━━━ Exercise materials ━━━

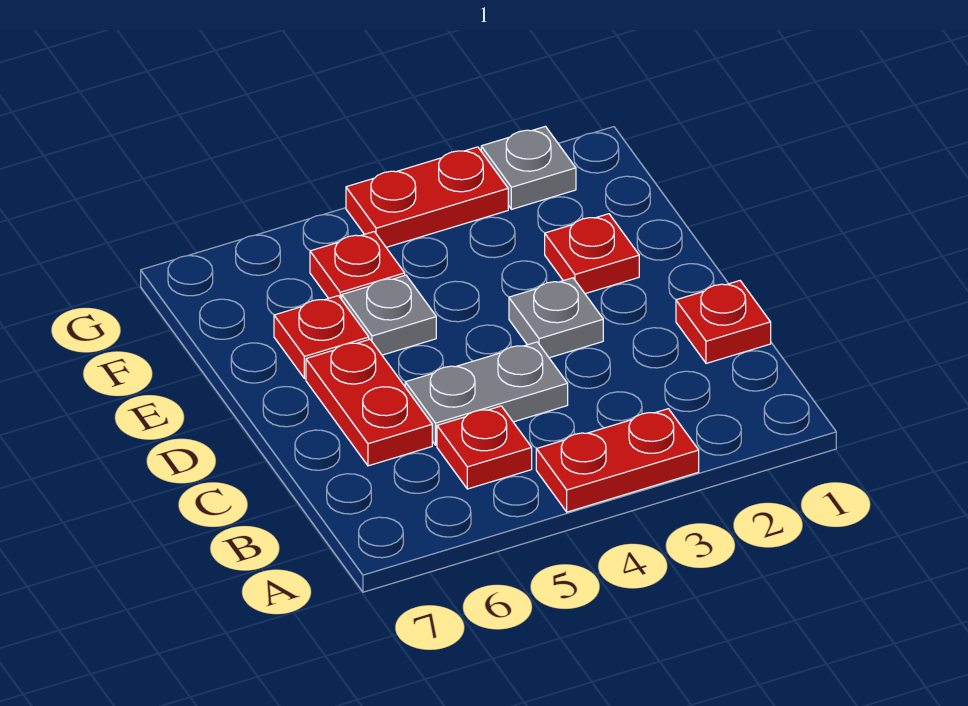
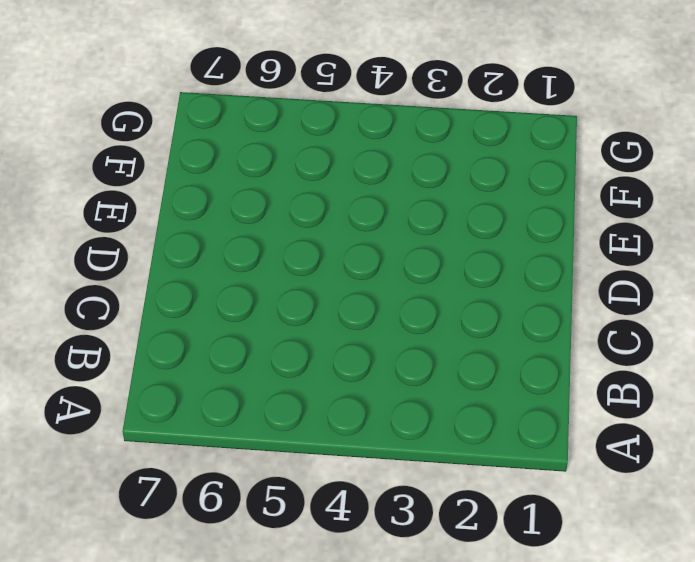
none -> red plate A3:A4 level 1
none -> red plate B5 level 1
none -> red plate C1 level 1

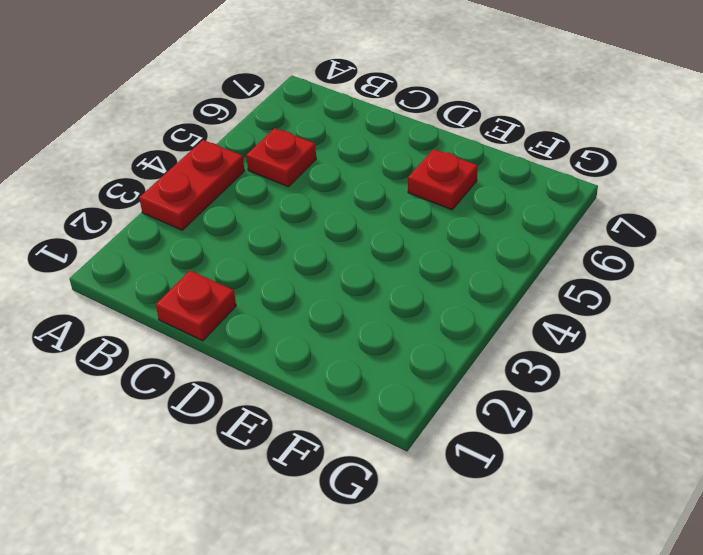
none -> grey plate C4:C5 level 1
none -> red plate C6:D6 level 1
none -> grey plate D3 level 1

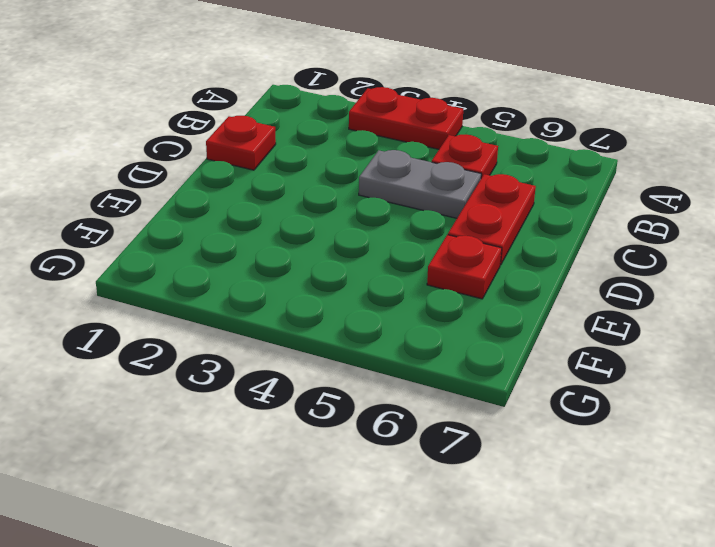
none -> grey plate D3 level 1
none -> red plate E2 level 1
none -> grey plate E5 level 1

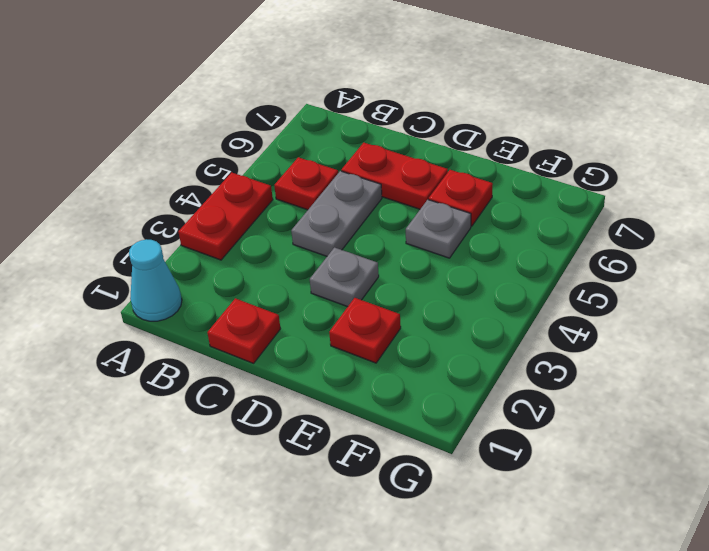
cyan cone A1 level 1 -> none
none -> red plate F5 level 1
none -> grey plate G2 level 1
none -> red plate G3:G4 level 1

━━━

> **Prompt**
Go through the records above and return each line in which the word "grey" occurs.

> **Result of this task**
none -> grey plate C4:C5 level 1
none -> grey plate D3 level 1
none -> grey plate D3 level 1
none -> grey plate E5 level 1
none -> grey plate G2 level 1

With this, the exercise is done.